- **Synthetic shape transformation data**
########################################

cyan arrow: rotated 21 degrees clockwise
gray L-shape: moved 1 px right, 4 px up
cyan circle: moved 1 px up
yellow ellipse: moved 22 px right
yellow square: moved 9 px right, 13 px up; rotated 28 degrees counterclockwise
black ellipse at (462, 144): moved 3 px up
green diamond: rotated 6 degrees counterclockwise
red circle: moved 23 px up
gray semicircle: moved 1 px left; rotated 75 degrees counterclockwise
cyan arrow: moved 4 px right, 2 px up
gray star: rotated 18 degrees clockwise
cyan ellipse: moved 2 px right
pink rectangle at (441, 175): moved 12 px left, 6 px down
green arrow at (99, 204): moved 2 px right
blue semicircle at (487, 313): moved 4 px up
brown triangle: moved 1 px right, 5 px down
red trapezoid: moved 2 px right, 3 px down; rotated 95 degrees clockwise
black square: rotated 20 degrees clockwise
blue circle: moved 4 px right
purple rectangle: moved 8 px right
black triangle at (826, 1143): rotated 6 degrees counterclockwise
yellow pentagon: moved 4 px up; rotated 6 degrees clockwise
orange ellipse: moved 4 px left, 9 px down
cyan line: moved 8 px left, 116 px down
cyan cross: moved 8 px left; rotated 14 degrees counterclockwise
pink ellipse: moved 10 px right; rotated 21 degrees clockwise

########################################

- **REQUIREMENT**
Repeat the data in its entirety, word for word.

- **ANSWER TO THIS EXERCISE**
cyan arrow: rotated 21 degrees clockwise
gray L-shape: moved 1 px right, 4 px up
cyan circle: moved 1 px up
yellow ellipse: moved 22 px right
yellow square: moved 9 px right, 13 px up; rotated 28 degrees counterclockwise
black ellipse at (462, 144): moved 3 px up
green diamond: rotated 6 degrees counterclockwise
red circle: moved 23 px up
gray semicircle: moved 1 px left; rotated 75 degrees counterclockwise
cyan arrow: moved 4 px right, 2 px up
gray star: rotated 18 degrees clockwise
cyan ellipse: moved 2 px right
pink rectangle at (441, 175): moved 12 px left, 6 px down
green arrow at (99, 204): moved 2 px right
blue semicircle at (487, 313): moved 4 px up
brown triangle: moved 1 px right, 5 px down
red trapezoid: moved 2 px right, 3 px down; rotated 95 degrees clockwise
black square: rotated 20 degrees clockwise
blue circle: moved 4 px right
purple rectangle: moved 8 px right
black triangle at (826, 1143): rotated 6 degrees counterclockwise
yellow pentagon: moved 4 px up; rotated 6 degrees clockwise
orange ellipse: moved 4 px left, 9 px down
cyan line: moved 8 px left, 116 px down
cyan cross: moved 8 px left; rotated 14 degrees counterclockwise
pink ellipse: moved 10 px right; rotated 21 degrees clockwise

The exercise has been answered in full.